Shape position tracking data
━━━━━━━━━━━━━━━━━━━━━━━━━━━━━━

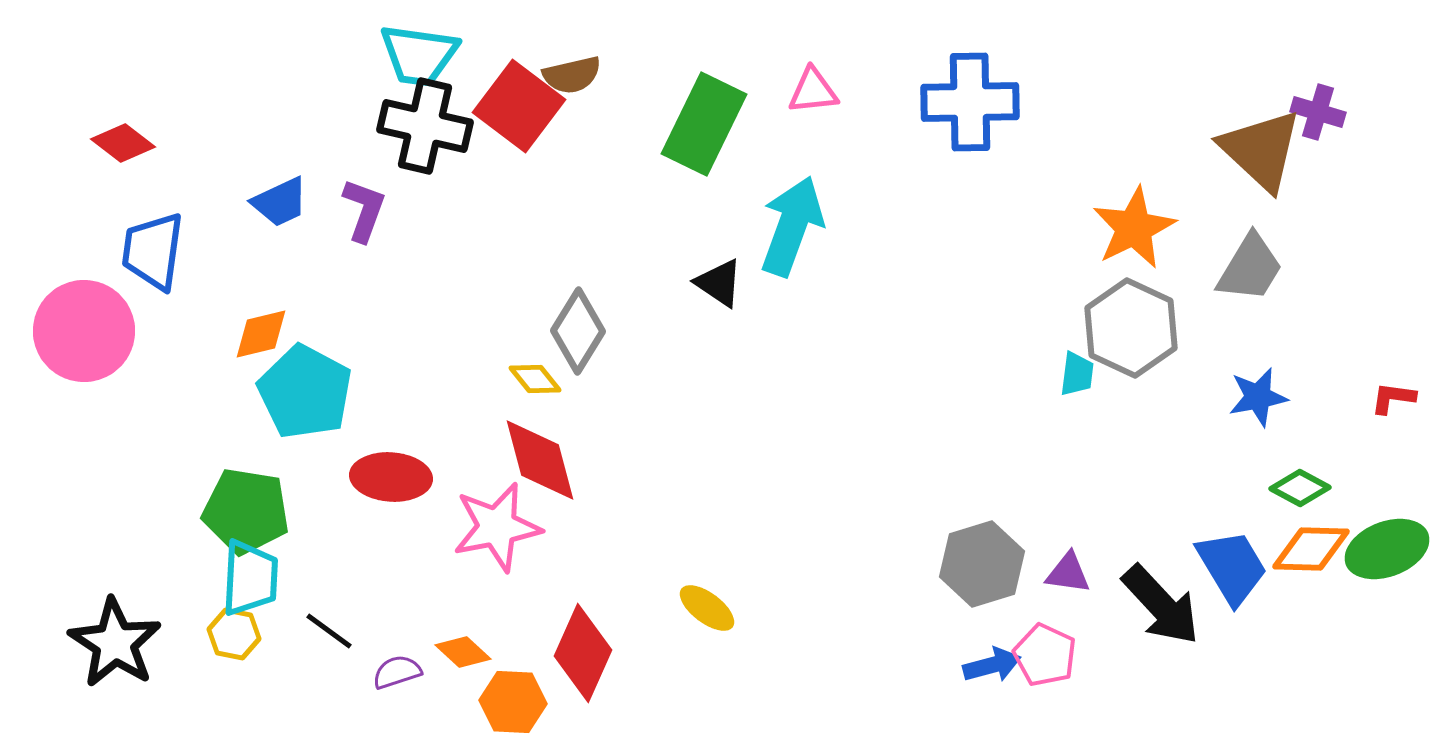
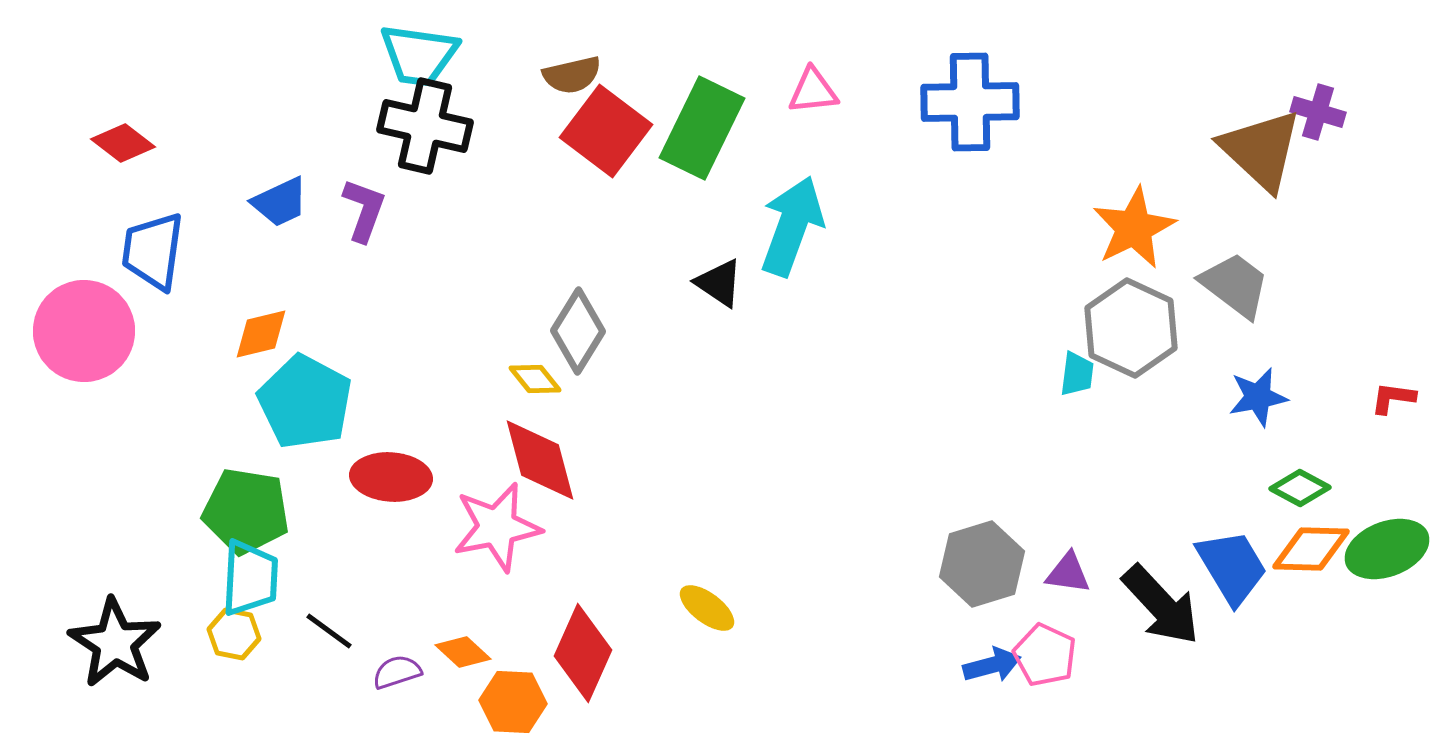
red square at (519, 106): moved 87 px right, 25 px down
green rectangle at (704, 124): moved 2 px left, 4 px down
gray trapezoid at (1250, 268): moved 15 px left, 17 px down; rotated 84 degrees counterclockwise
cyan pentagon at (305, 392): moved 10 px down
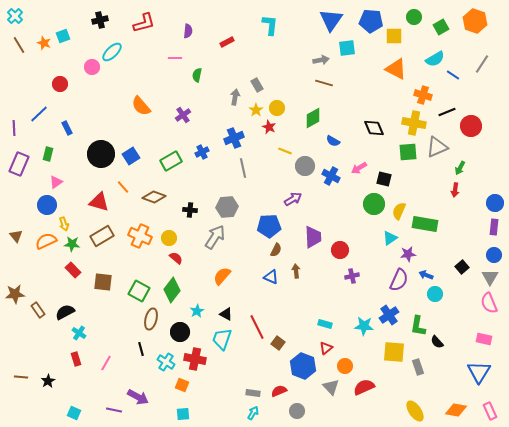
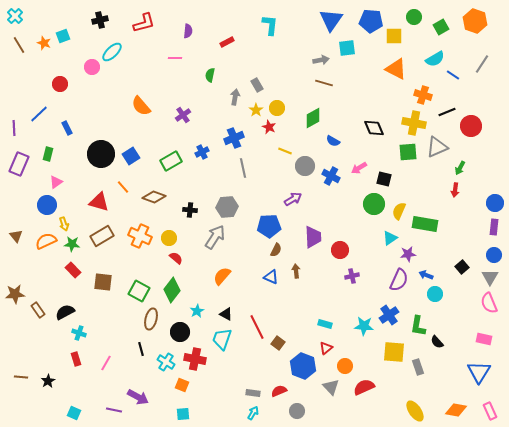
green semicircle at (197, 75): moved 13 px right
cyan cross at (79, 333): rotated 16 degrees counterclockwise
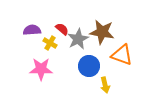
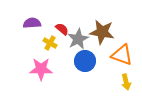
purple semicircle: moved 7 px up
blue circle: moved 4 px left, 5 px up
yellow arrow: moved 21 px right, 3 px up
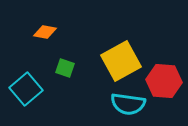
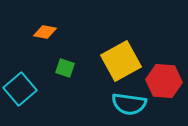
cyan square: moved 6 px left
cyan semicircle: moved 1 px right
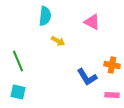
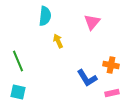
pink triangle: rotated 42 degrees clockwise
yellow arrow: rotated 144 degrees counterclockwise
orange cross: moved 1 px left
blue L-shape: moved 1 px down
pink rectangle: moved 2 px up; rotated 16 degrees counterclockwise
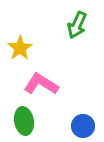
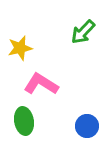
green arrow: moved 6 px right, 7 px down; rotated 20 degrees clockwise
yellow star: rotated 20 degrees clockwise
blue circle: moved 4 px right
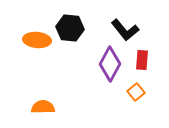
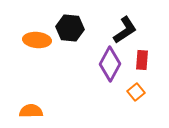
black L-shape: rotated 84 degrees counterclockwise
orange semicircle: moved 12 px left, 4 px down
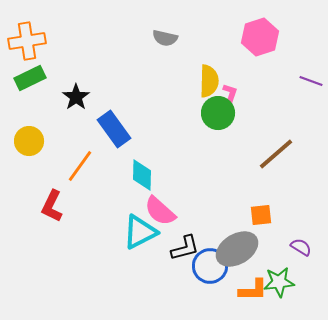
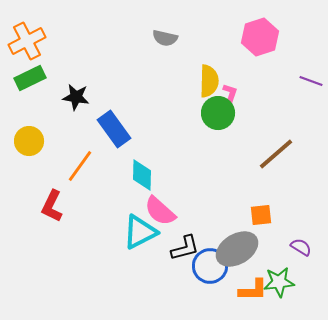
orange cross: rotated 18 degrees counterclockwise
black star: rotated 28 degrees counterclockwise
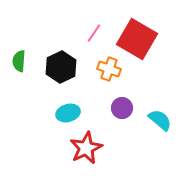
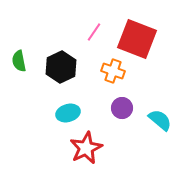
pink line: moved 1 px up
red square: rotated 9 degrees counterclockwise
green semicircle: rotated 15 degrees counterclockwise
orange cross: moved 4 px right, 2 px down
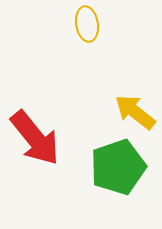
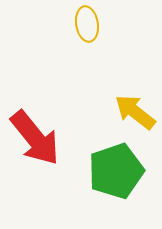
green pentagon: moved 2 px left, 4 px down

━━━━━━━━━━━━━━━━━━━━━━━━━━━━━━

= Work to be completed =
Retype all entries above verbatim; no pictures belong in the copy.

= Exercise output =
red square at (519, 106): moved 87 px right, 25 px down
green rectangle at (704, 124): moved 2 px left, 4 px down
gray trapezoid at (1250, 268): moved 15 px left, 17 px down; rotated 84 degrees counterclockwise
cyan pentagon at (305, 392): moved 10 px down
green semicircle at (197, 75): moved 13 px right
cyan cross at (79, 333): rotated 16 degrees counterclockwise
purple semicircle: moved 7 px up
blue circle: moved 4 px left, 5 px up
yellow arrow: moved 21 px right, 3 px up
cyan square: moved 6 px left
cyan semicircle: moved 1 px right
pink triangle: rotated 42 degrees clockwise
yellow arrow: rotated 144 degrees counterclockwise
orange cross: moved 1 px left
blue L-shape: moved 1 px down
pink rectangle: moved 2 px up; rotated 16 degrees counterclockwise
green arrow: moved 6 px right, 7 px down; rotated 20 degrees clockwise
yellow star: rotated 20 degrees clockwise
blue circle: moved 4 px right
black L-shape: rotated 84 degrees counterclockwise
orange semicircle: moved 12 px left, 4 px down
orange cross: rotated 18 degrees counterclockwise
black star: rotated 28 degrees counterclockwise
pink line: moved 1 px up
red square: rotated 9 degrees counterclockwise
green semicircle: rotated 15 degrees counterclockwise
orange cross: moved 4 px right, 2 px down
green pentagon: moved 2 px left, 4 px down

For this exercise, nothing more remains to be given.